#### Information provided
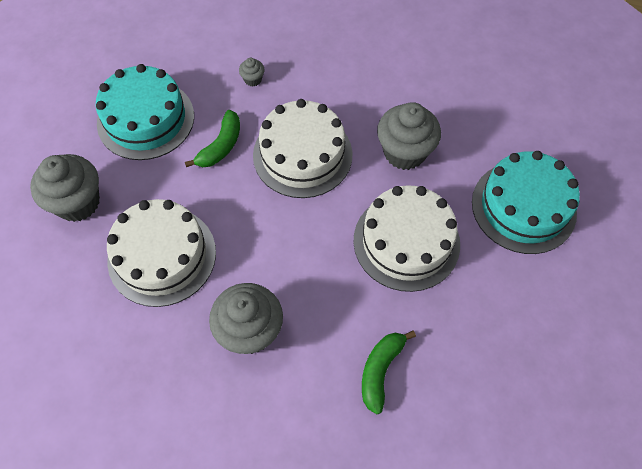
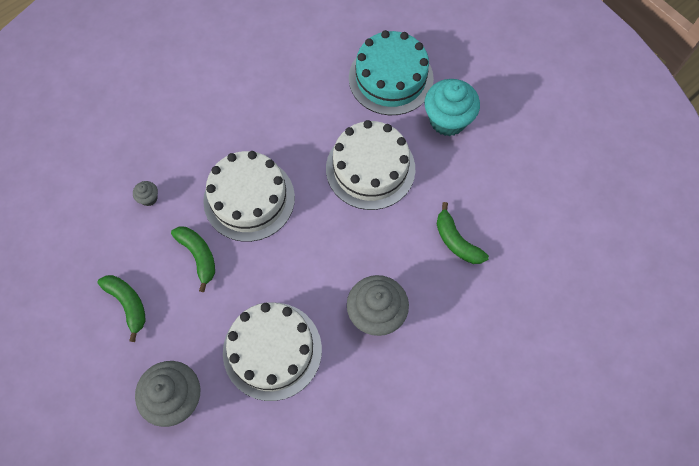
camera: 60 degrees left, 5 degrees up
(145, 119) = (128, 304): turquoise cake -> green banana
(404, 152) = (296, 127): grey cupcake -> none
(518, 288) = (447, 120): none -> turquoise cupcake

#### Work to complete
Repeat the material exactly as it reads, without any of its pictures.

#### Solution for this problem
camera: 60 degrees left, 5 degrees up
(145, 119) = (128, 304): turquoise cake -> green banana
(404, 152) = (296, 127): grey cupcake -> none
(518, 288) = (447, 120): none -> turquoise cupcake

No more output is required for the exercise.